SUPPLIED INFORMATION below:

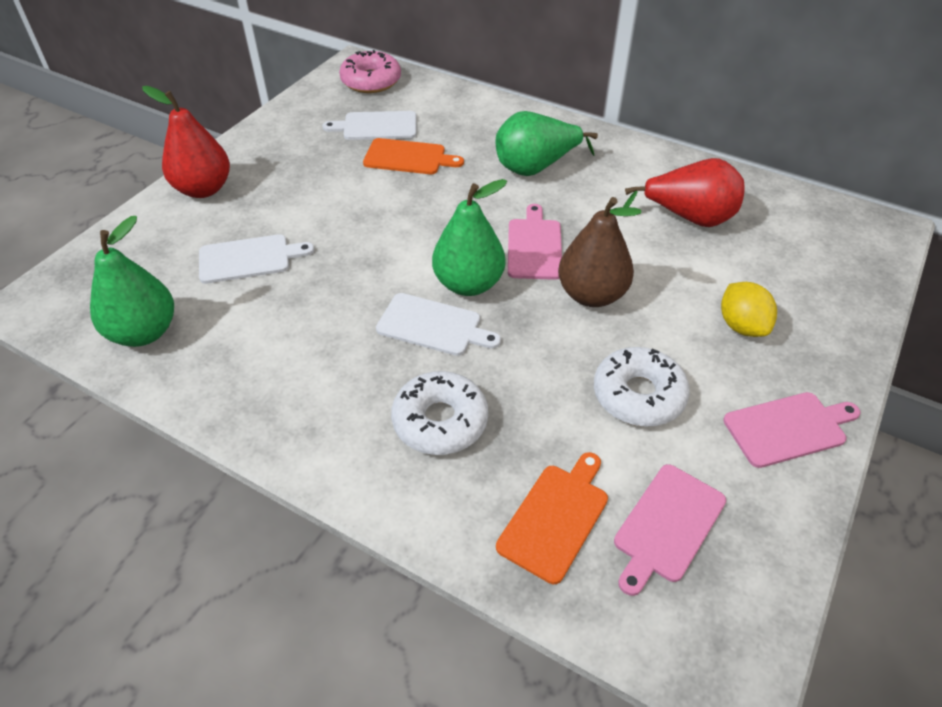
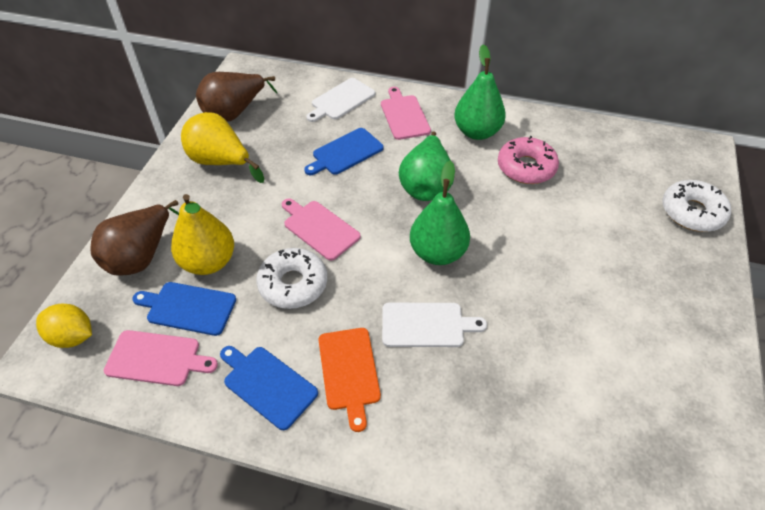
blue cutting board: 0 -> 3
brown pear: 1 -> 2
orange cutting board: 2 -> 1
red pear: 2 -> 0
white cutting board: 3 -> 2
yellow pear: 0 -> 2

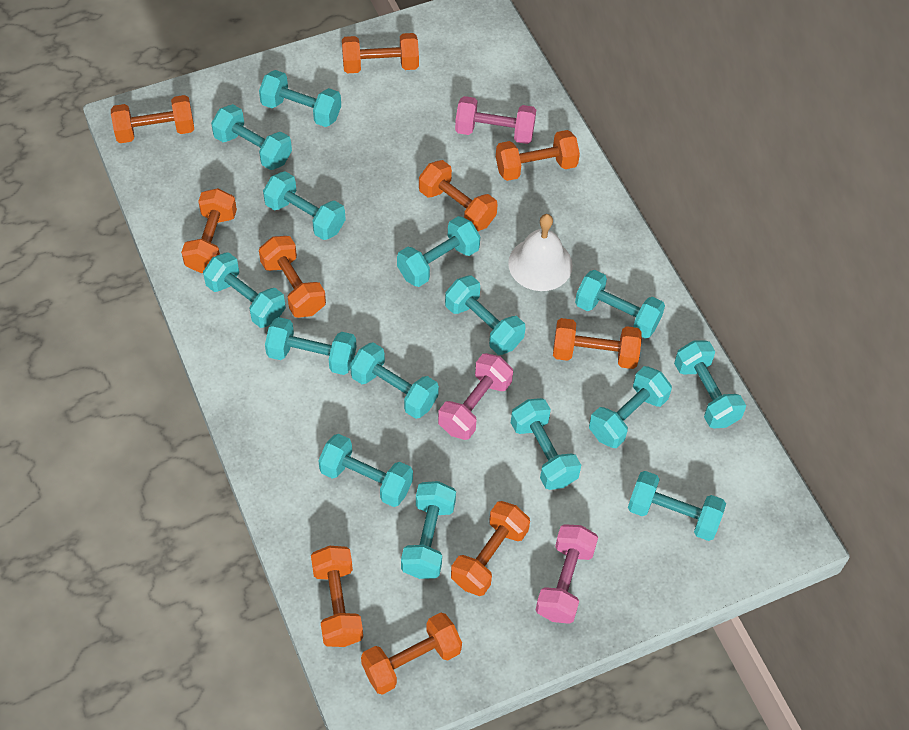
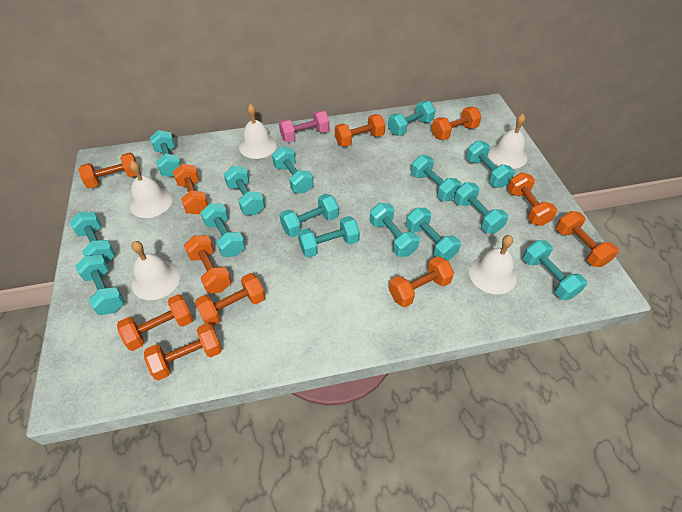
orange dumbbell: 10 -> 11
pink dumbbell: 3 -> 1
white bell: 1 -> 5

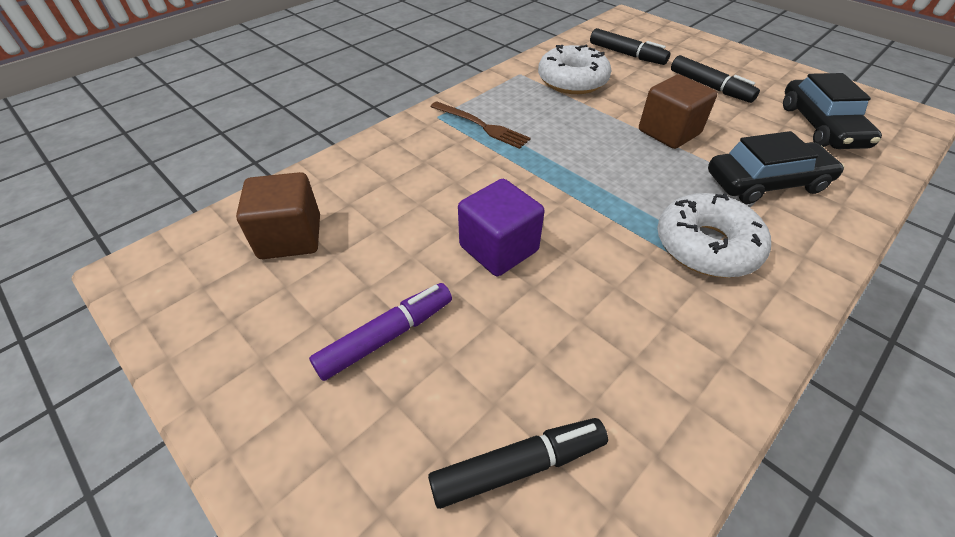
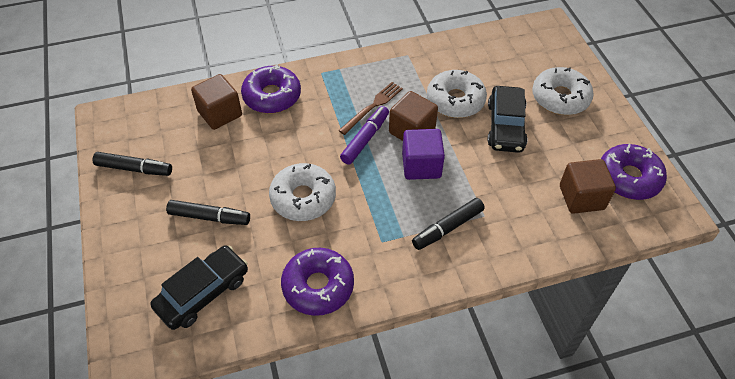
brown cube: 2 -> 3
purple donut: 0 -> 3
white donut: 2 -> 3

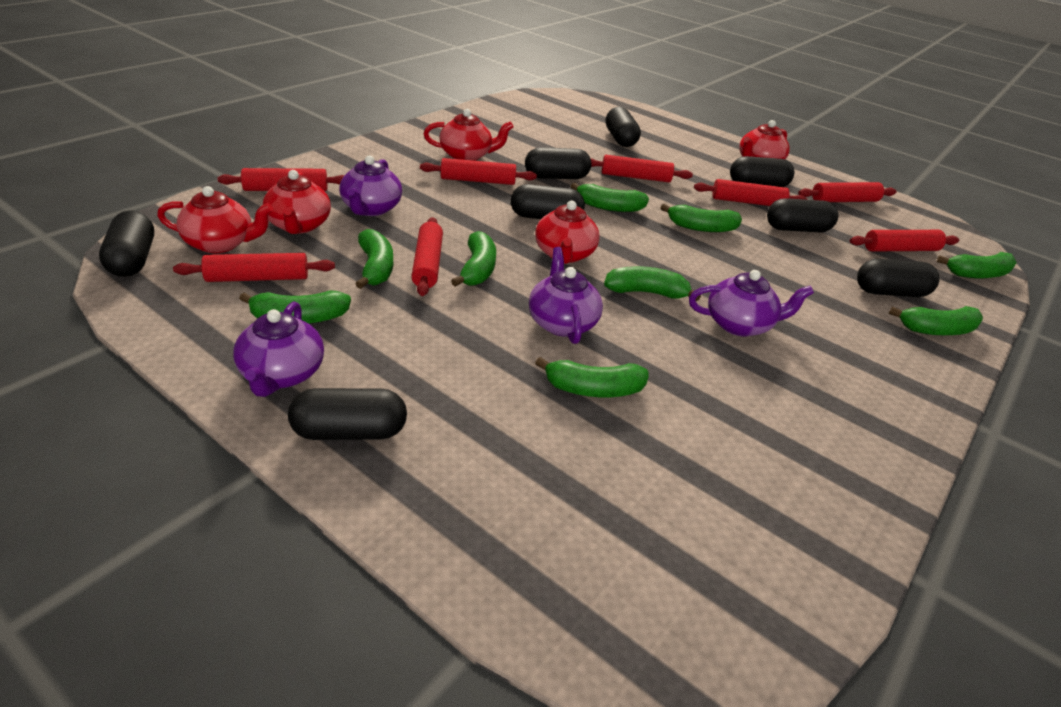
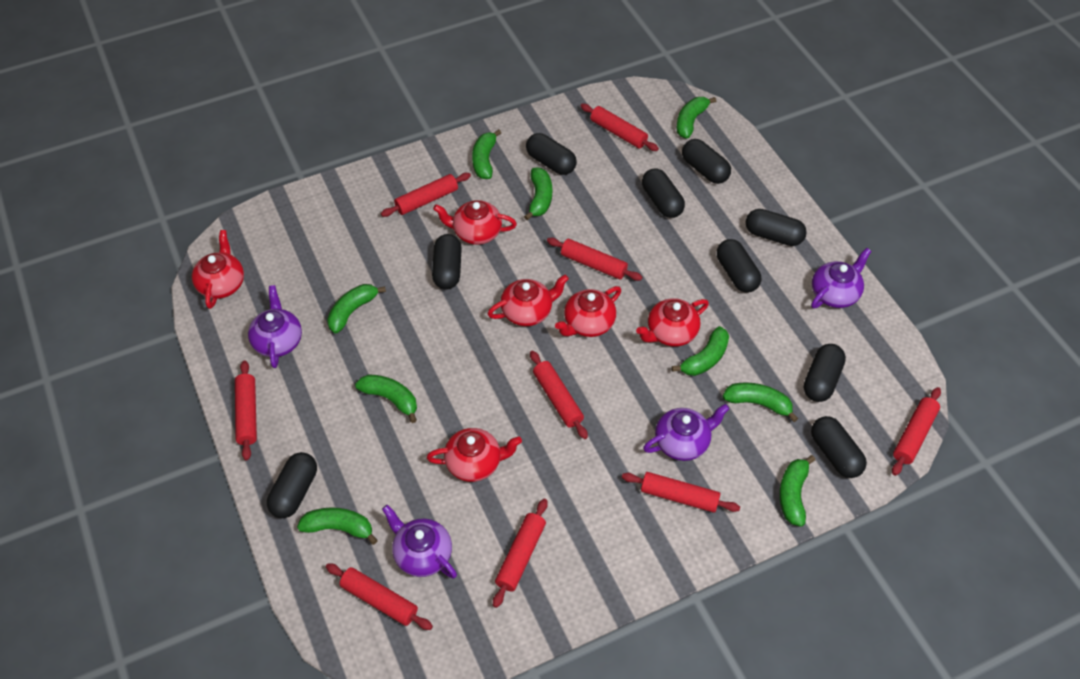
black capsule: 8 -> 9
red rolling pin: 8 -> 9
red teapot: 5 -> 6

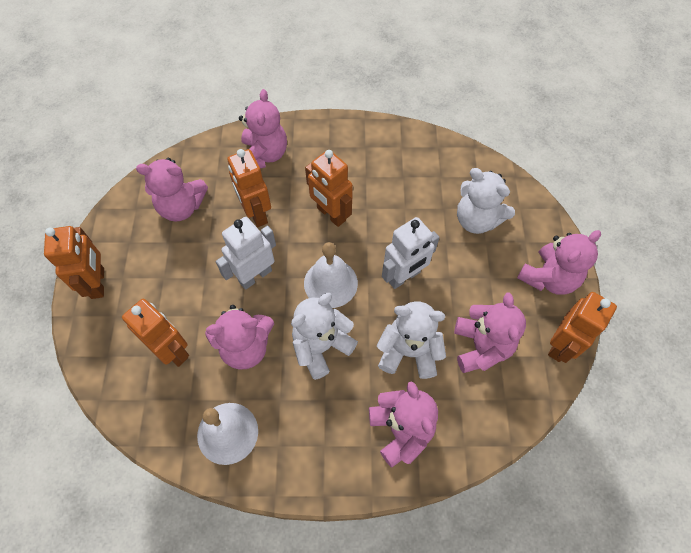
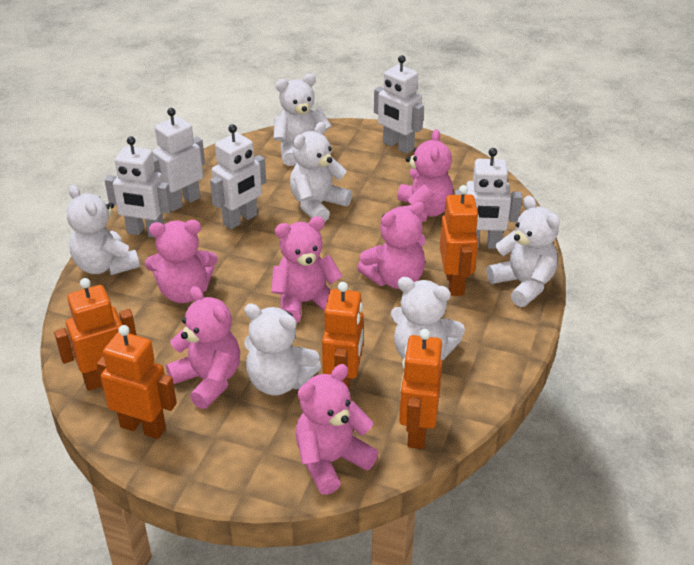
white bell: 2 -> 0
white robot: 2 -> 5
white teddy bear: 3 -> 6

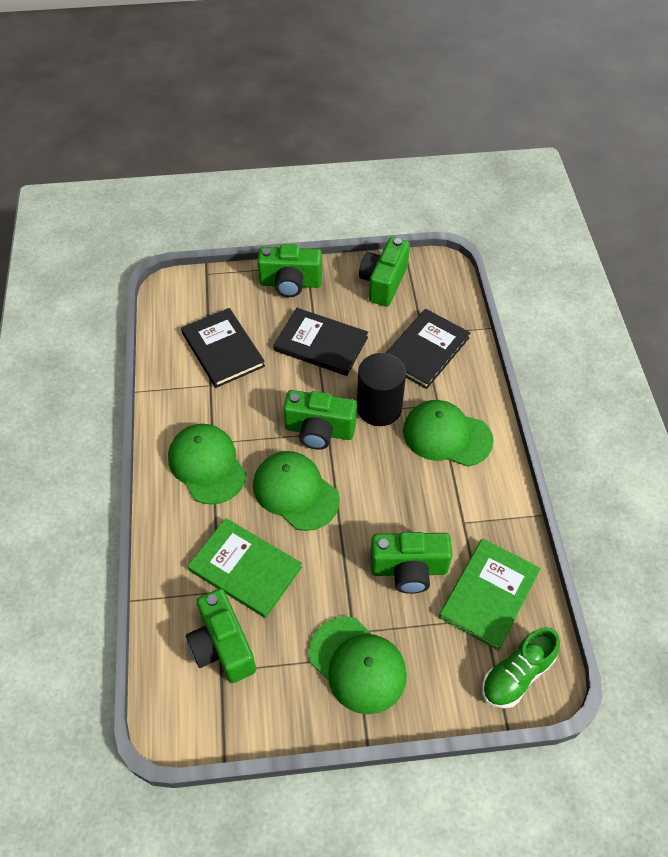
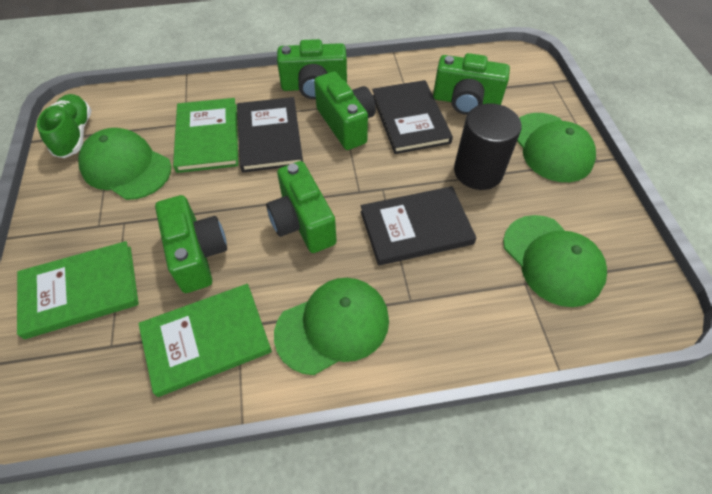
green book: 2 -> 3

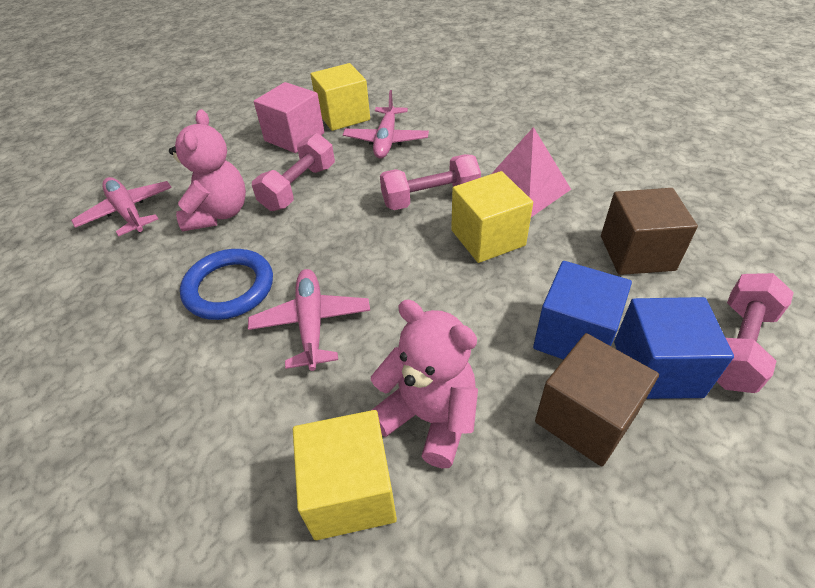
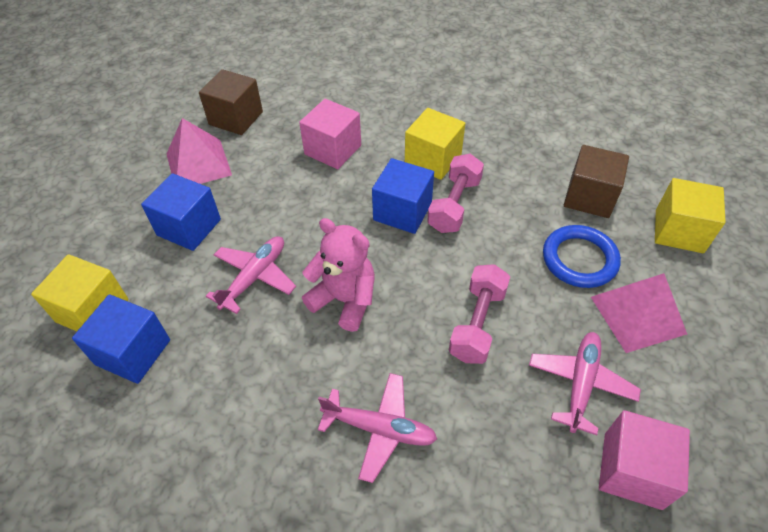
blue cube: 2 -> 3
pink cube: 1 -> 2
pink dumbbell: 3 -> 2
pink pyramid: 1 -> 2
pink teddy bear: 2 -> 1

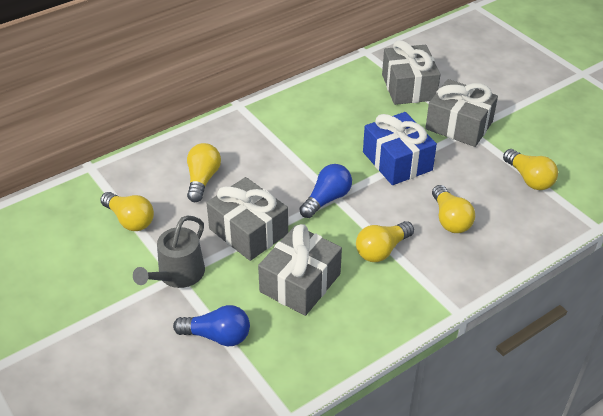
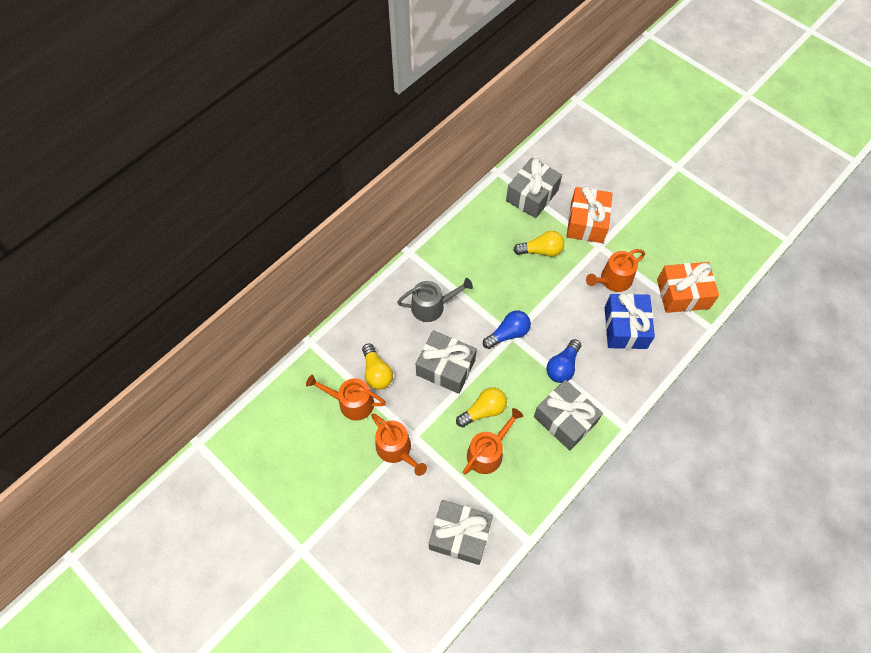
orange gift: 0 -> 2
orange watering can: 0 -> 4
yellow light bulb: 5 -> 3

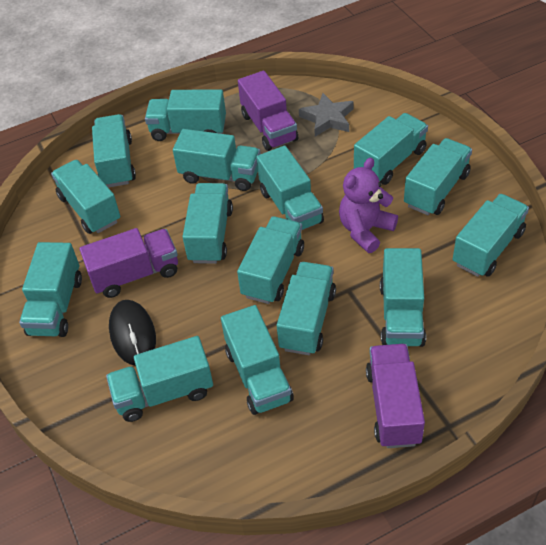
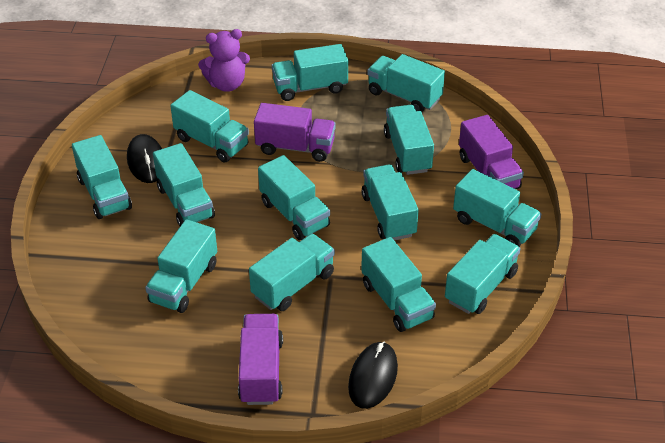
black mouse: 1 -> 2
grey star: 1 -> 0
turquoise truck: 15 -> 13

End of SUPPLIED INFORMATION.

When you copy the records above, keep every word exact and leave out the pictures they contain.

blue cutting board: 0 -> 3
brown pear: 1 -> 2
orange cutting board: 2 -> 1
red pear: 2 -> 0
white cutting board: 3 -> 2
yellow pear: 0 -> 2

orange dumbbell: 10 -> 11
pink dumbbell: 3 -> 1
white bell: 1 -> 5

brown cube: 2 -> 3
purple donut: 0 -> 3
white donut: 2 -> 3

black capsule: 8 -> 9
red rolling pin: 8 -> 9
red teapot: 5 -> 6

white bell: 2 -> 0
white robot: 2 -> 5
white teddy bear: 3 -> 6

green book: 2 -> 3

blue cube: 2 -> 3
pink cube: 1 -> 2
pink dumbbell: 3 -> 2
pink pyramid: 1 -> 2
pink teddy bear: 2 -> 1

orange gift: 0 -> 2
orange watering can: 0 -> 4
yellow light bulb: 5 -> 3

black mouse: 1 -> 2
grey star: 1 -> 0
turquoise truck: 15 -> 13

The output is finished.